= Exercise directions =
None of the pictures should be copied, though every line of the listing must be printed exactly.

= Recorded data =
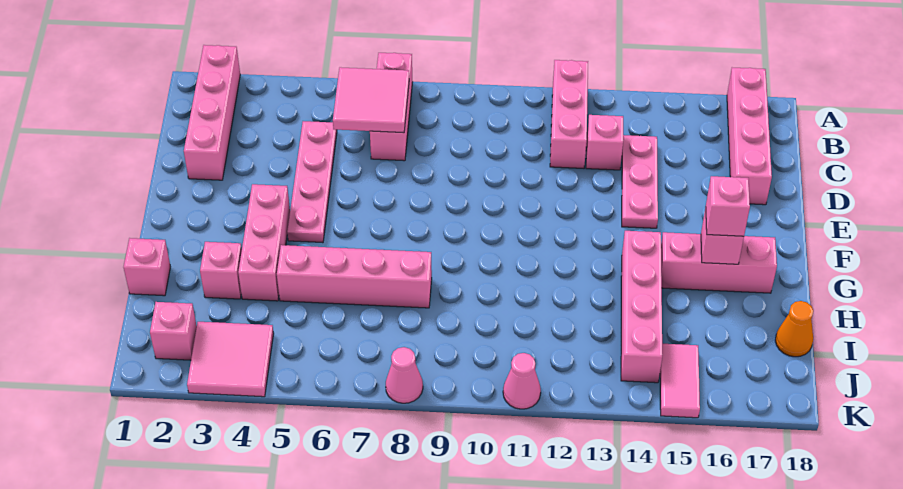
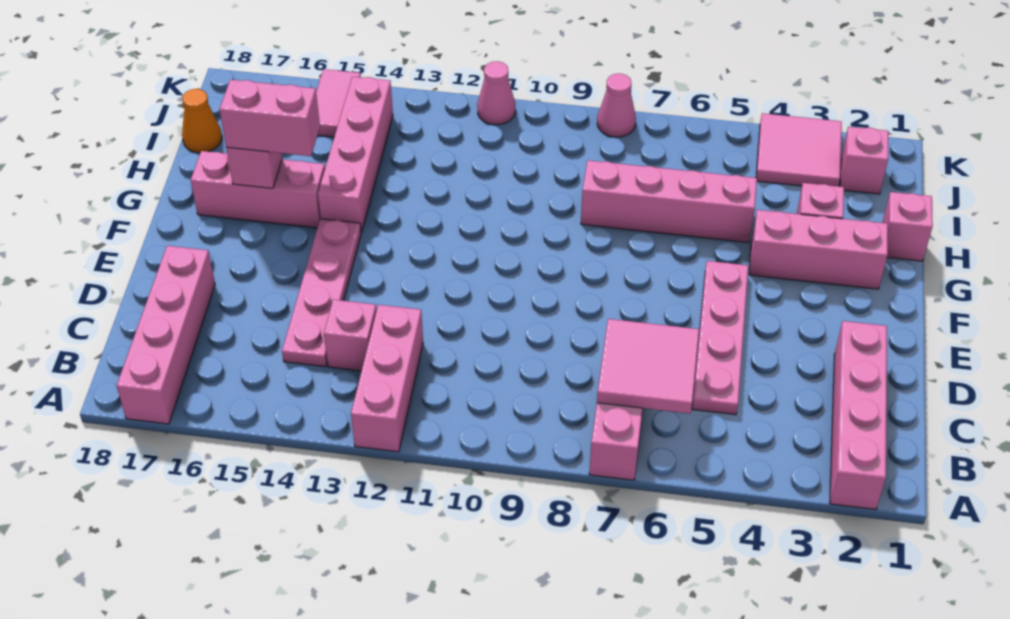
pink plate C14:E14 level 1 -> pink plate C14:F14 level 1
pink brick F4:H4 level 1 -> pink brick G2:G4 level 1
pink brick G16 level 3 -> pink brick G15:G16 level 3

= Problem solution =
pink plate C14:E14 level 1 -> pink plate C14:F14 level 1
pink brick F4:H4 level 1 -> pink brick G2:G4 level 1
pink brick G16 level 3 -> pink brick G15:G16 level 3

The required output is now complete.